> [Records shown]
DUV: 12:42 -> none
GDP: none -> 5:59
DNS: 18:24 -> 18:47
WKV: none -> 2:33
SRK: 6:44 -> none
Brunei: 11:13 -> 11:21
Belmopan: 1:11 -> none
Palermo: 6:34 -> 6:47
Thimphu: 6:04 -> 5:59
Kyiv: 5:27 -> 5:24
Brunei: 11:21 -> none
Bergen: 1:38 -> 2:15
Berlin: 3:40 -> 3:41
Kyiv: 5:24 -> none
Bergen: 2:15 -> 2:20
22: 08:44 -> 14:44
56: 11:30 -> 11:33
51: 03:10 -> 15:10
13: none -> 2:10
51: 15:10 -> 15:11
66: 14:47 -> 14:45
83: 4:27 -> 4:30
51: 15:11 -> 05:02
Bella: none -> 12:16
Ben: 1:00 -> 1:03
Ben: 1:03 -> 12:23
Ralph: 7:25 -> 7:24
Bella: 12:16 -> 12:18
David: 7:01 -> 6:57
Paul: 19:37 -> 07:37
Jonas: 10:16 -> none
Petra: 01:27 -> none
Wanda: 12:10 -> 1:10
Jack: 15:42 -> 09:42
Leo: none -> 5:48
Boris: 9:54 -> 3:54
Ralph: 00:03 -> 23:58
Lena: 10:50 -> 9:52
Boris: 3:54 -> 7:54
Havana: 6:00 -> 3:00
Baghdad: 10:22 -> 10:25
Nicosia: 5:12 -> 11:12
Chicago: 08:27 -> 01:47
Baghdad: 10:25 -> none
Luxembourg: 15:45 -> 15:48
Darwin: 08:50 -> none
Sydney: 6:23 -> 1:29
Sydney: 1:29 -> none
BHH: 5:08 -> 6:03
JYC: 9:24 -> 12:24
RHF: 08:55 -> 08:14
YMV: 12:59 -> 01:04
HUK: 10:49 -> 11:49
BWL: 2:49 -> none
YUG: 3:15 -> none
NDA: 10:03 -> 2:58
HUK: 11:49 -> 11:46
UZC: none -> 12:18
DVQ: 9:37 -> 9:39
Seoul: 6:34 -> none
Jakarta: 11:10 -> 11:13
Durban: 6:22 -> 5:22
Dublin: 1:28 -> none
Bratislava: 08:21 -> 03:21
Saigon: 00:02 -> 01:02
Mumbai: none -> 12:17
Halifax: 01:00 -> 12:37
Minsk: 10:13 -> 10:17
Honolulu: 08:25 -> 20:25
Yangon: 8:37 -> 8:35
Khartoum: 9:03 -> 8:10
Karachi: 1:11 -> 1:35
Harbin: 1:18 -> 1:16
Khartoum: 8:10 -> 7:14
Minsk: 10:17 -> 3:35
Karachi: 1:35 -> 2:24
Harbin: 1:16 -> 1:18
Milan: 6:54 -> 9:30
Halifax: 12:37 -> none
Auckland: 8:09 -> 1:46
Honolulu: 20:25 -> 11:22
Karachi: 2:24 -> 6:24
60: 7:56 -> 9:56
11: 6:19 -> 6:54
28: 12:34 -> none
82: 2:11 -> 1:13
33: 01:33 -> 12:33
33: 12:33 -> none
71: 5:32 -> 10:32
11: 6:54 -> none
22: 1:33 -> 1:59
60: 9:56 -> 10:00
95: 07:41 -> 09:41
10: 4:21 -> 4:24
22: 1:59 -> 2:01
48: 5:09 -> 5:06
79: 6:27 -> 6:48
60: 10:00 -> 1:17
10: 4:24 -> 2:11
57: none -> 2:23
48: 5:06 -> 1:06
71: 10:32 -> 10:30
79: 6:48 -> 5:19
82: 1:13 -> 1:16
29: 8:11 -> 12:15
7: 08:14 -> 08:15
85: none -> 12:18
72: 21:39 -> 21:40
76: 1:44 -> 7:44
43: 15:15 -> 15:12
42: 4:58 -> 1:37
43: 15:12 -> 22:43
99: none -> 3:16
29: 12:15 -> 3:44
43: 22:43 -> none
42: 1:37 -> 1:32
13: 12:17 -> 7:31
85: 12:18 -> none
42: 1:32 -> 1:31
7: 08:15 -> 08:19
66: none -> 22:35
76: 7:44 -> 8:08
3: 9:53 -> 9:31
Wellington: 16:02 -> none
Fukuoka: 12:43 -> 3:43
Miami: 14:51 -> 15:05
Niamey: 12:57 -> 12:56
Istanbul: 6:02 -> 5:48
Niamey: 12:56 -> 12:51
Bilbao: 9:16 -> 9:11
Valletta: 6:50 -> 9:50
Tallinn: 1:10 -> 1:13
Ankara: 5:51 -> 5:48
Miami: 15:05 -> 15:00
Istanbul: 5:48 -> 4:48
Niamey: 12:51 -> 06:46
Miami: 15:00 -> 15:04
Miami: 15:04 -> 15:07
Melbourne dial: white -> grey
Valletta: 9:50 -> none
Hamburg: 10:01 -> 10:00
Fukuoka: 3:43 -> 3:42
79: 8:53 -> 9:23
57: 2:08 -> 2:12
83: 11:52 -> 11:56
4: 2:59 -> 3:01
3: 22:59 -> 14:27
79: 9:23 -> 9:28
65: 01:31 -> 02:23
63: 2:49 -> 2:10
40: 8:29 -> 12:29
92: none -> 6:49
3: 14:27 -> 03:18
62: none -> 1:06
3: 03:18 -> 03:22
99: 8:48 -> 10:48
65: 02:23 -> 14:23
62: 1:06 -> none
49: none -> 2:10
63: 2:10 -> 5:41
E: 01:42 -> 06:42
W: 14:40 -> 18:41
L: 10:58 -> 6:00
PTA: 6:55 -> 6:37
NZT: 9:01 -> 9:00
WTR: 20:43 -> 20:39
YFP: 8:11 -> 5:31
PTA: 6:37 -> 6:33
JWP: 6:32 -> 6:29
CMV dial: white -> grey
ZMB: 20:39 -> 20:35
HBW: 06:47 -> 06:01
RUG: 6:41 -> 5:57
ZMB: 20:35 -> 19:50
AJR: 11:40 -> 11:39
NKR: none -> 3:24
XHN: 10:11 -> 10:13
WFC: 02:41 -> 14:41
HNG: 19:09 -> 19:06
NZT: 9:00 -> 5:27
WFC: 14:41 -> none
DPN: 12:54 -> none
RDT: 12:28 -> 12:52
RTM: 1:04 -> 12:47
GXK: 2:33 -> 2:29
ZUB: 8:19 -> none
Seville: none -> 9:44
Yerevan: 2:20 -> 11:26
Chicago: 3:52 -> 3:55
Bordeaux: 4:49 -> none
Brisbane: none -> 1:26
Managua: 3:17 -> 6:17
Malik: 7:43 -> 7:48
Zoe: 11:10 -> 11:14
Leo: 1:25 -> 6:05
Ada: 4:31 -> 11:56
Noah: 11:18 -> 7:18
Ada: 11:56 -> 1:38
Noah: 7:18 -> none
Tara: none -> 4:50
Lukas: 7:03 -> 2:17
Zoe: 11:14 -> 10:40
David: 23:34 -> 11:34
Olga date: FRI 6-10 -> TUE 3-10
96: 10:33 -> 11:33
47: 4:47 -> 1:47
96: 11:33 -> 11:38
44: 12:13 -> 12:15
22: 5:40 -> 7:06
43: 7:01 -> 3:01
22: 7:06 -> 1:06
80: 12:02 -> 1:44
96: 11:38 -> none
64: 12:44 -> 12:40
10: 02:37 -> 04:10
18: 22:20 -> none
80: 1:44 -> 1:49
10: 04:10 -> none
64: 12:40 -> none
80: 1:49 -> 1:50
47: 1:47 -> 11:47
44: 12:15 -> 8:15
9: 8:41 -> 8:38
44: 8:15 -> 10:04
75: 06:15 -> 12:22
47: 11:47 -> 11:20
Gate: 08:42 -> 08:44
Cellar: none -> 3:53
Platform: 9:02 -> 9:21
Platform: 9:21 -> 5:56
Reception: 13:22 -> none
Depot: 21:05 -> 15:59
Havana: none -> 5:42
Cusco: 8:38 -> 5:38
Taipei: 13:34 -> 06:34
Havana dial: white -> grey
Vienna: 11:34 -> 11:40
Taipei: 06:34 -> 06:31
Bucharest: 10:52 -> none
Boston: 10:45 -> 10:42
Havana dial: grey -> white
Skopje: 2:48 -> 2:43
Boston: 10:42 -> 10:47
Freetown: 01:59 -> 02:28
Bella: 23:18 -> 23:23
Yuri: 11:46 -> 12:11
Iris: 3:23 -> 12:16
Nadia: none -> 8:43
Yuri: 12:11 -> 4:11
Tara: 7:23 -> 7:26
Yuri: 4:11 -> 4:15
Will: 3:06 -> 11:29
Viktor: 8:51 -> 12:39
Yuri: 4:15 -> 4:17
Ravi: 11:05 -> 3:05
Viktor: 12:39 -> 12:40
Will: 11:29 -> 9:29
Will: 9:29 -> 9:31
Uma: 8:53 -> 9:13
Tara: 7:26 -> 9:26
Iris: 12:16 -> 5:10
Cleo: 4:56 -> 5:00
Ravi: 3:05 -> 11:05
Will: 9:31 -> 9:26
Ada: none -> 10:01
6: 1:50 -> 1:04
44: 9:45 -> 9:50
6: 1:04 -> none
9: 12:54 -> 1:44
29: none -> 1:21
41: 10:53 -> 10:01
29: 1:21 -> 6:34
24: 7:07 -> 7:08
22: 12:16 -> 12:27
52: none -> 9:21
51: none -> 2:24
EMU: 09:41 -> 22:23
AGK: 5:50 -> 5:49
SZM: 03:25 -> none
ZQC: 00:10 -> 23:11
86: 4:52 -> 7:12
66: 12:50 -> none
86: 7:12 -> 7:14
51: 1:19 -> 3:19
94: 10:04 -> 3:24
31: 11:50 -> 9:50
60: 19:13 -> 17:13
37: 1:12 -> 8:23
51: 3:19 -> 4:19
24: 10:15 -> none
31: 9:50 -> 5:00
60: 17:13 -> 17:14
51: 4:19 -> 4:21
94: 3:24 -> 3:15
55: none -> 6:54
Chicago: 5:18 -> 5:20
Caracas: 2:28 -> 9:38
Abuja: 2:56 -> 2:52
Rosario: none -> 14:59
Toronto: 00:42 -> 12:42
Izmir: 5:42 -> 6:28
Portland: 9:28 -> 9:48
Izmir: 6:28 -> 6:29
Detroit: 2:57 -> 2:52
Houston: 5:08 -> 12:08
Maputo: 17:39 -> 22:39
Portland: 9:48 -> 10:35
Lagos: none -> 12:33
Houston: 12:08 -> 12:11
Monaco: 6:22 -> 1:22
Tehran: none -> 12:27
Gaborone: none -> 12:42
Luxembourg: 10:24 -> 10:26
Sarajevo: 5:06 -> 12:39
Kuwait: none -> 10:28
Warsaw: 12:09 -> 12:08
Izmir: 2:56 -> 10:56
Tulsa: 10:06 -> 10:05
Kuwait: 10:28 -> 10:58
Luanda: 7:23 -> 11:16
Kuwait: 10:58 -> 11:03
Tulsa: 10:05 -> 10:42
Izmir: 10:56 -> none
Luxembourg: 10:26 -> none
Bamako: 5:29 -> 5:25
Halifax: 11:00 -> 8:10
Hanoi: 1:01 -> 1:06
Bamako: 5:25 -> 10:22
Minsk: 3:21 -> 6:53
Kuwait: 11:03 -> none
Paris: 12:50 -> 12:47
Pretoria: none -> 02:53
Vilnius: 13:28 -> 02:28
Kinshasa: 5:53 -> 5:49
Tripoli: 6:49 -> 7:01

> [Set problem] Reproduce the rows from the first one through the line containing "Auckland: 8:09 -> 1:46", inclusive, substituting "Cairo" for "Khartoum" and leaving everything else unchanged.

> [Written response]
DUV: 12:42 -> none
GDP: none -> 5:59
DNS: 18:24 -> 18:47
WKV: none -> 2:33
SRK: 6:44 -> none
Brunei: 11:13 -> 11:21
Belmopan: 1:11 -> none
Palermo: 6:34 -> 6:47
Thimphu: 6:04 -> 5:59
Kyiv: 5:27 -> 5:24
Brunei: 11:21 -> none
Bergen: 1:38 -> 2:15
Berlin: 3:40 -> 3:41
Kyiv: 5:24 -> none
Bergen: 2:15 -> 2:20
22: 08:44 -> 14:44
56: 11:30 -> 11:33
51: 03:10 -> 15:10
13: none -> 2:10
51: 15:10 -> 15:11
66: 14:47 -> 14:45
83: 4:27 -> 4:30
51: 15:11 -> 05:02
Bella: none -> 12:16
Ben: 1:00 -> 1:03
Ben: 1:03 -> 12:23
Ralph: 7:25 -> 7:24
Bella: 12:16 -> 12:18
David: 7:01 -> 6:57
Paul: 19:37 -> 07:37
Jonas: 10:16 -> none
Petra: 01:27 -> none
Wanda: 12:10 -> 1:10
Jack: 15:42 -> 09:42
Leo: none -> 5:48
Boris: 9:54 -> 3:54
Ralph: 00:03 -> 23:58
Lena: 10:50 -> 9:52
Boris: 3:54 -> 7:54
Havana: 6:00 -> 3:00
Baghdad: 10:22 -> 10:25
Nicosia: 5:12 -> 11:12
Chicago: 08:27 -> 01:47
Baghdad: 10:25 -> none
Luxembourg: 15:45 -> 15:48
Darwin: 08:50 -> none
Sydney: 6:23 -> 1:29
Sydney: 1:29 -> none
BHH: 5:08 -> 6:03
JYC: 9:24 -> 12:24
RHF: 08:55 -> 08:14
YMV: 12:59 -> 01:04
HUK: 10:49 -> 11:49
BWL: 2:49 -> none
YUG: 3:15 -> none
NDA: 10:03 -> 2:58
HUK: 11:49 -> 11:46
UZC: none -> 12:18
DVQ: 9:37 -> 9:39
Seoul: 6:34 -> none
Jakarta: 11:10 -> 11:13
Durban: 6:22 -> 5:22
Dublin: 1:28 -> none
Bratislava: 08:21 -> 03:21
Saigon: 00:02 -> 01:02
Mumbai: none -> 12:17
Halifax: 01:00 -> 12:37
Minsk: 10:13 -> 10:17
Honolulu: 08:25 -> 20:25
Yangon: 8:37 -> 8:35
Cairo: 9:03 -> 8:10
Karachi: 1:11 -> 1:35
Harbin: 1:18 -> 1:16
Cairo: 8:10 -> 7:14
Minsk: 10:17 -> 3:35
Karachi: 1:35 -> 2:24
Harbin: 1:16 -> 1:18
Milan: 6:54 -> 9:30
Halifax: 12:37 -> none
Auckland: 8:09 -> 1:46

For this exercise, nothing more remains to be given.